### WHAT YOU HAVE TO DO
Below are entries with pictures among them; reproduce exactly, and only, the lines from the one containing "building: [178,283,267,357] -> none" down to the one containing "building: [140,208,269,340] ->", without the pictures.

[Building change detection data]
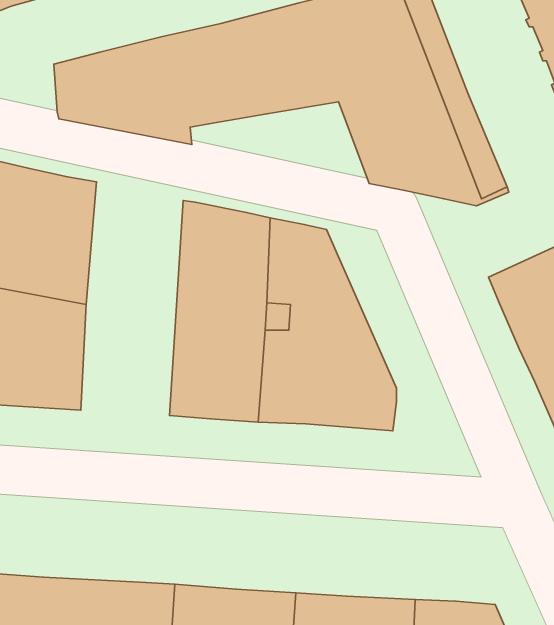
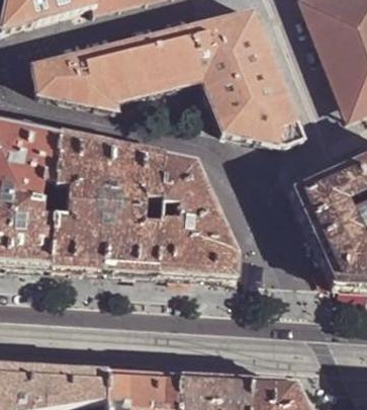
building: none -> [50,133,110,271]

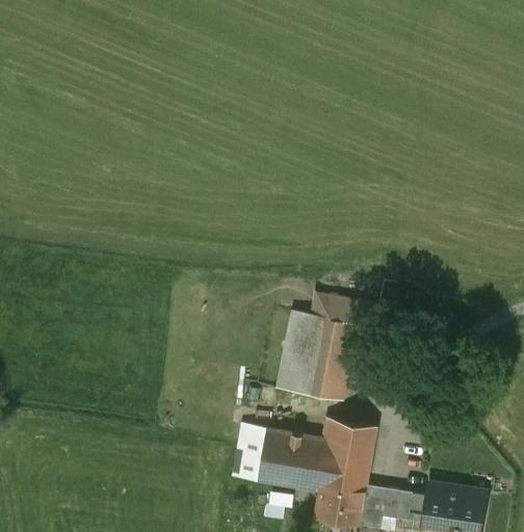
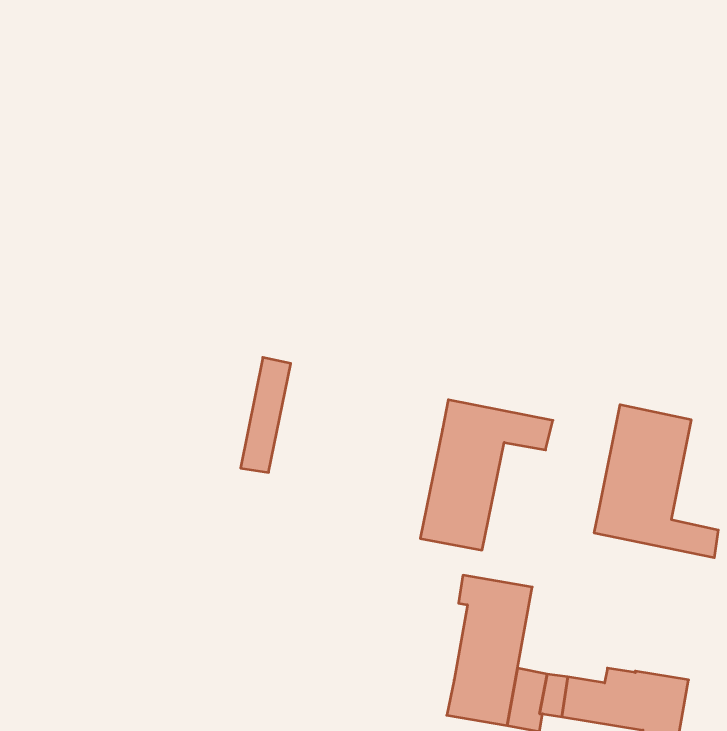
building: none -> [594,405,718,558]
building: [278,312,313,393] -> [241,357,291,472]
building: [234,425,331,493] -> none

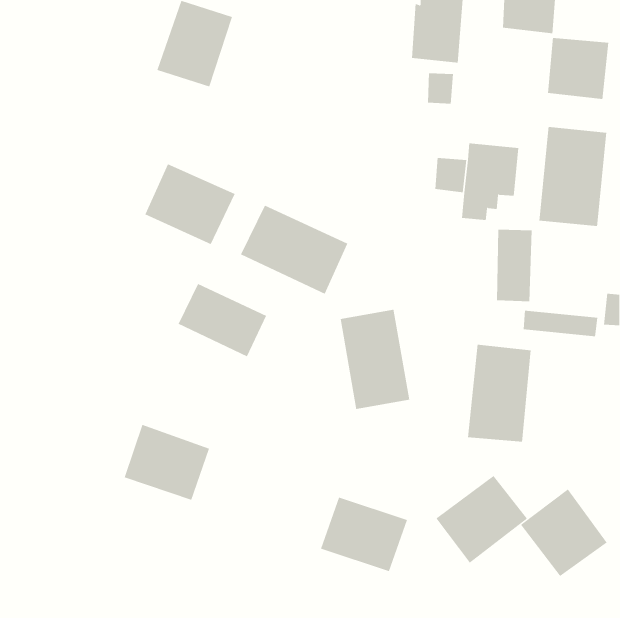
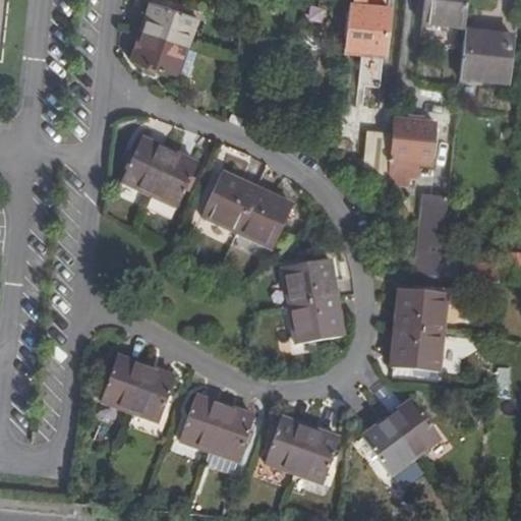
building: [539,126,607,227] -> none
building: [178,283,267,357] -> none
building: none -> [182,395,255,459]
building: [520,488,607,577] -> none

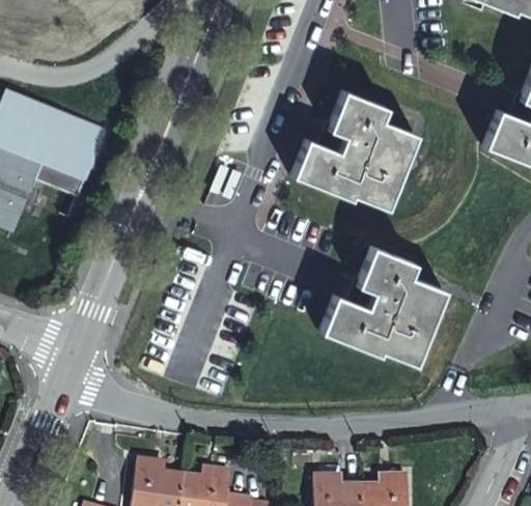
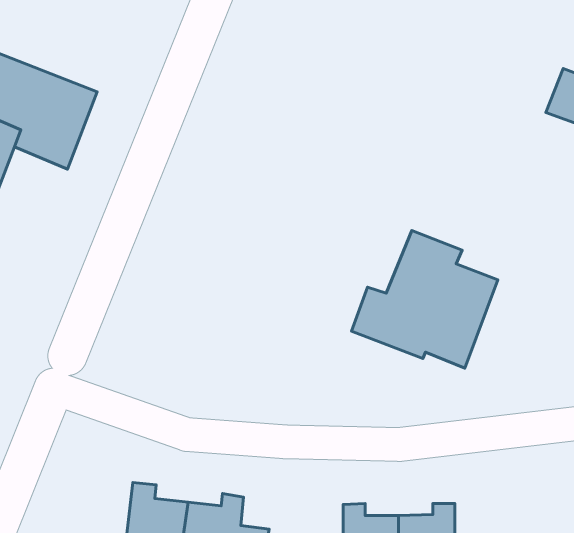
building: [289,91,415,207] -> none

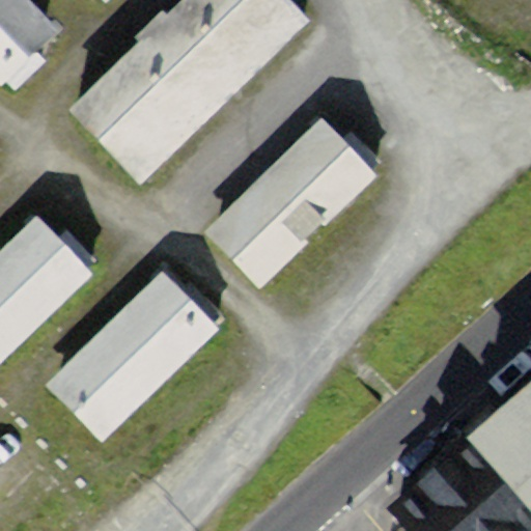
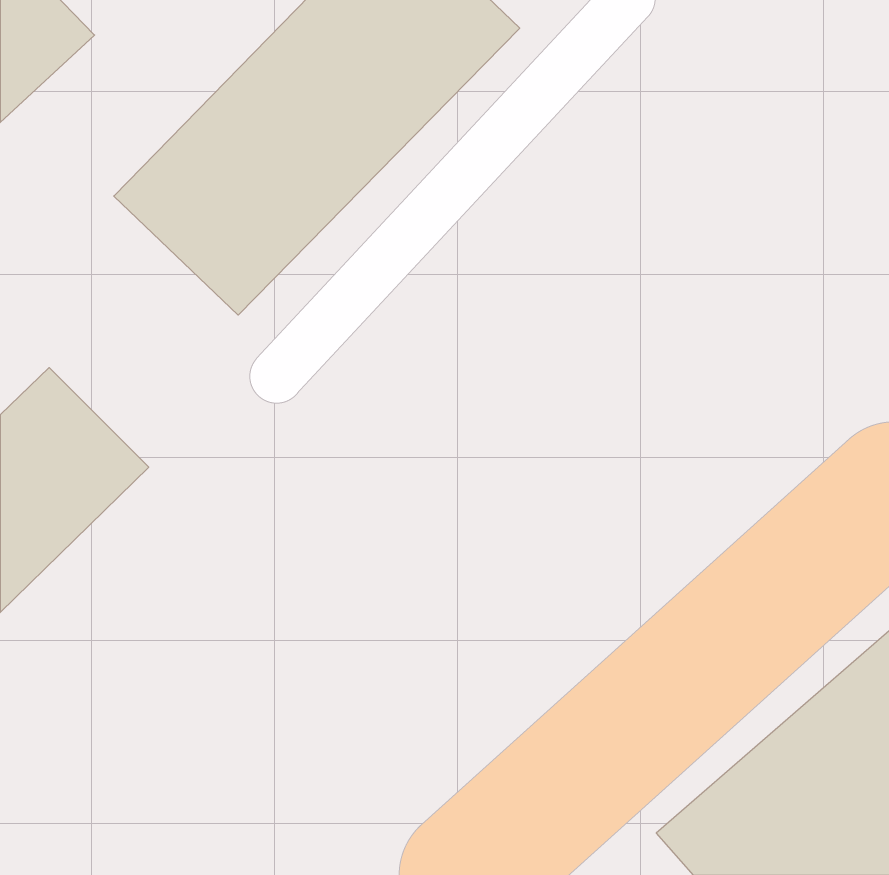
building: [204,117,374,289] -> none
building: [45,263,220,440] -> none

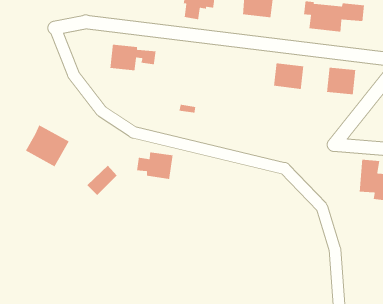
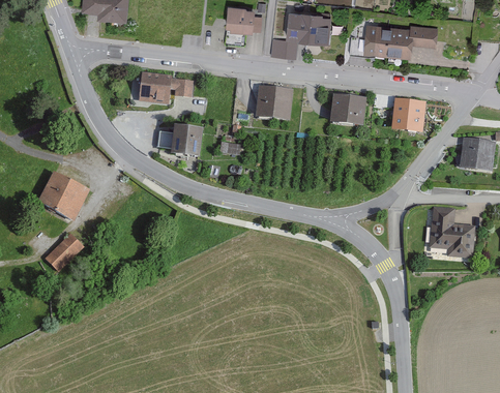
building: none -> [271,40,297,58]
building: none -> [256,87,292,120]
building: [136,151,173,180] -> [157,126,201,159]
building: [87,165,118,196] -> [48,235,84,271]

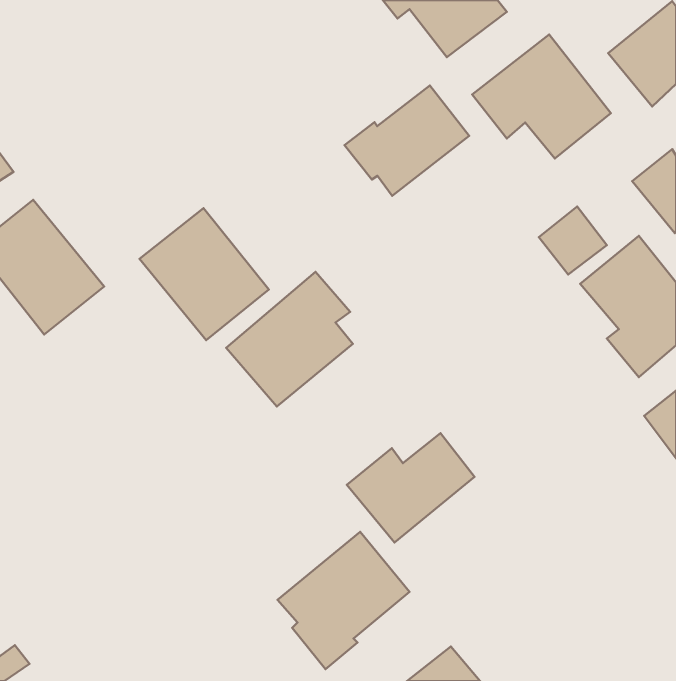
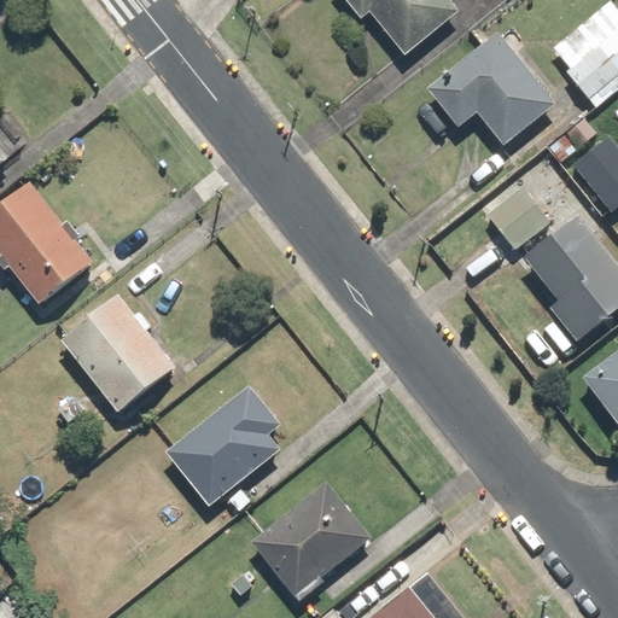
building: [344,85,469,196] -> none
building: [140,208,269,340] -> [58,292,175,412]
building: [226,272,353,407] -> [165,385,280,507]
building: [347,433,474,542] -> none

### COMPLETED TASK
building: [178,283,267,357] -> none
building: none -> [182,395,255,459]
building: [520,488,607,577] -> none

building: [289,91,415,207] -> none

building: [204,117,374,289] -> none
building: [45,263,220,440] -> none

building: none -> [271,40,297,58]
building: none -> [256,87,292,120]
building: [136,151,173,180] -> [157,126,201,159]
building: [87,165,118,196] -> [48,235,84,271]

building: [344,85,469,196] -> none
building: [140,208,269,340] -> [58,292,175,412]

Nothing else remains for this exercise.